Task item:
Reproduce each line of the entries that carries "none".

Records provided:
# # # # #

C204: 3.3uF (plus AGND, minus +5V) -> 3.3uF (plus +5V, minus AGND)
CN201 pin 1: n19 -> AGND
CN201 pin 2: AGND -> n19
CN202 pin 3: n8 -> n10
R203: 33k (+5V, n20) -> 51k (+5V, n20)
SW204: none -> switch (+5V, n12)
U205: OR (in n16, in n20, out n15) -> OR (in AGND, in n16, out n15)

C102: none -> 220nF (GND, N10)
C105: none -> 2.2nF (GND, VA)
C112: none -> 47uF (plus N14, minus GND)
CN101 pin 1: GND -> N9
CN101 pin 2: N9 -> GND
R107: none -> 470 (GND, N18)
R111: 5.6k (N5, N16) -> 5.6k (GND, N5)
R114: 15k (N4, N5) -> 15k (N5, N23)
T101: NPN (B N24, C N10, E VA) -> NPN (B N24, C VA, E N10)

# # # # #

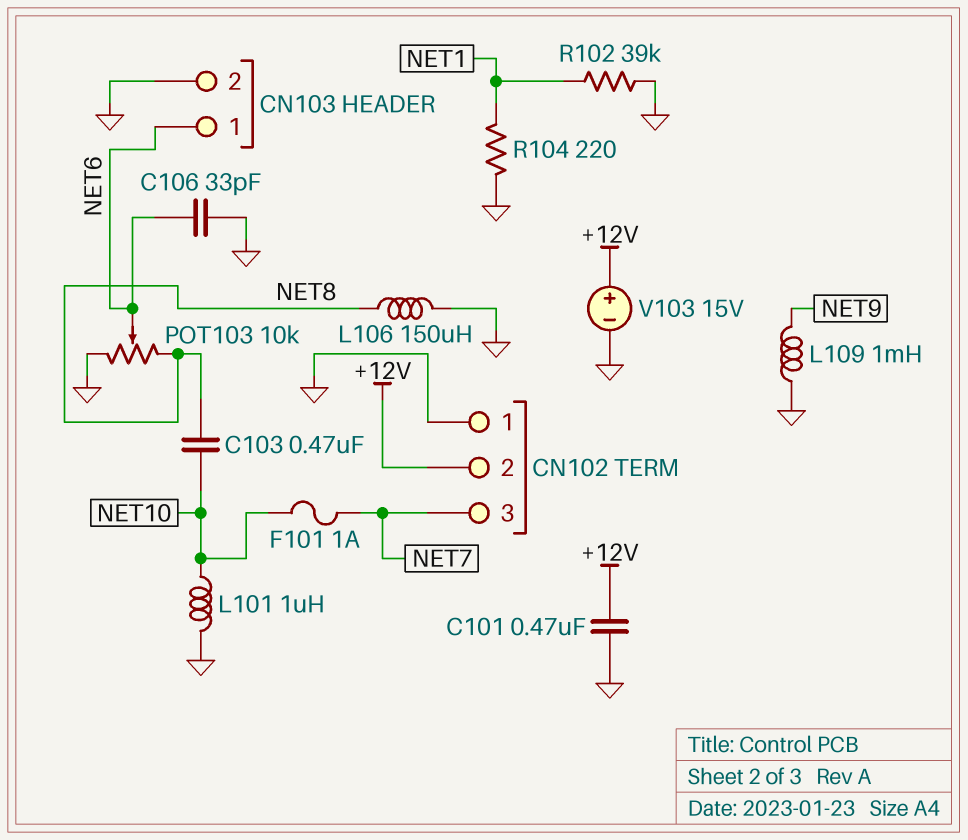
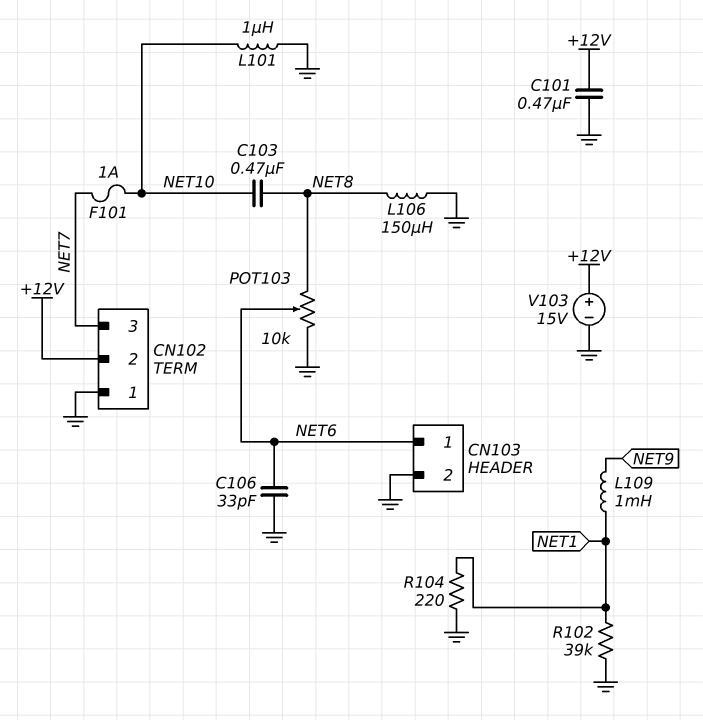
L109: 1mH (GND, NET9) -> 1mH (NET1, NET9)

# # # # #

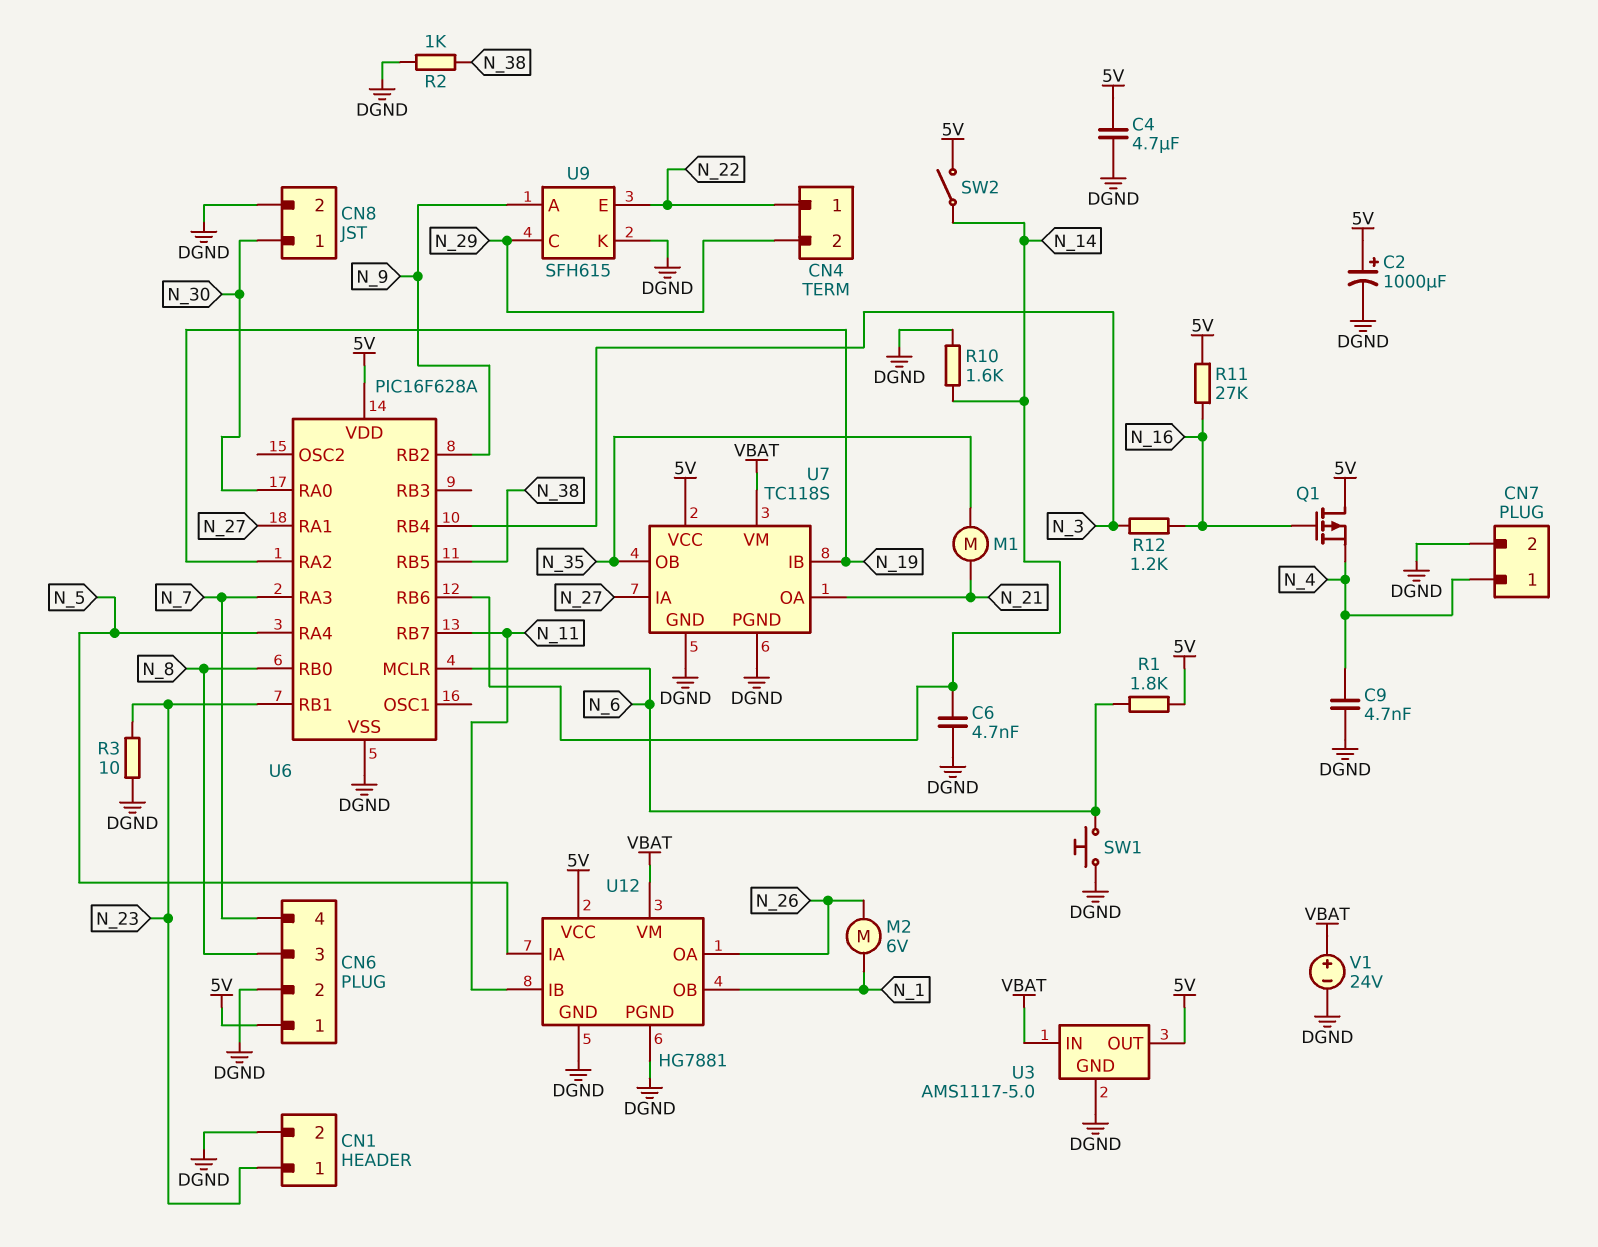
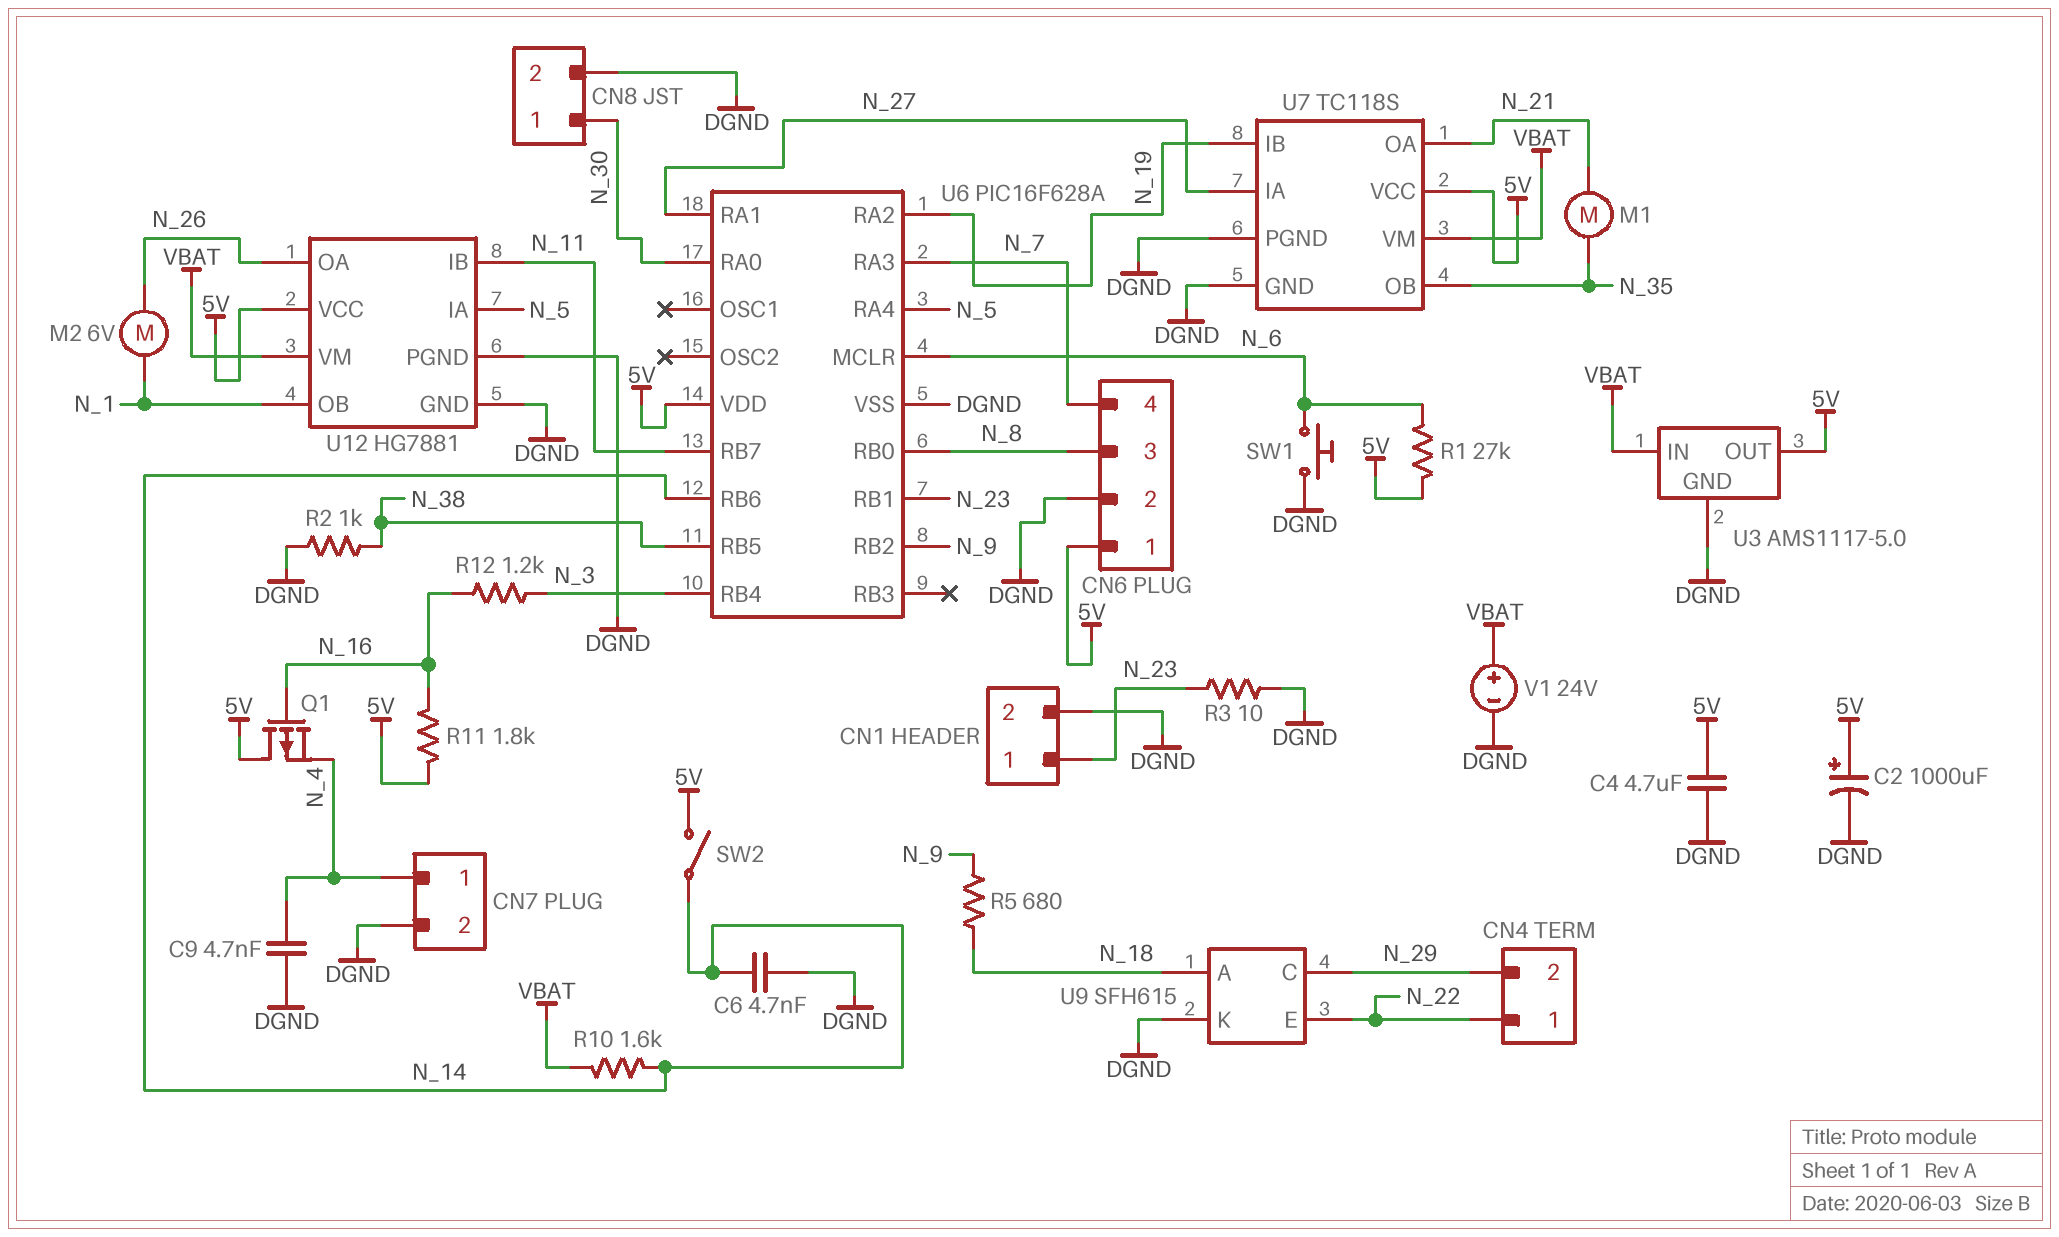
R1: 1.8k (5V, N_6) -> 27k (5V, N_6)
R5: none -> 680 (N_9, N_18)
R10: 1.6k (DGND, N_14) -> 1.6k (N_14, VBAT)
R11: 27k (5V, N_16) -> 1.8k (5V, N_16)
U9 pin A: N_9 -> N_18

# # # # #

Reply to the task:
SW204: none -> switch (+5V, n12)
C102: none -> 220nF (GND, N10)
C105: none -> 2.2nF (GND, VA)
C112: none -> 47uF (plus N14, minus GND)
R107: none -> 470 (GND, N18)
R5: none -> 680 (N_9, N_18)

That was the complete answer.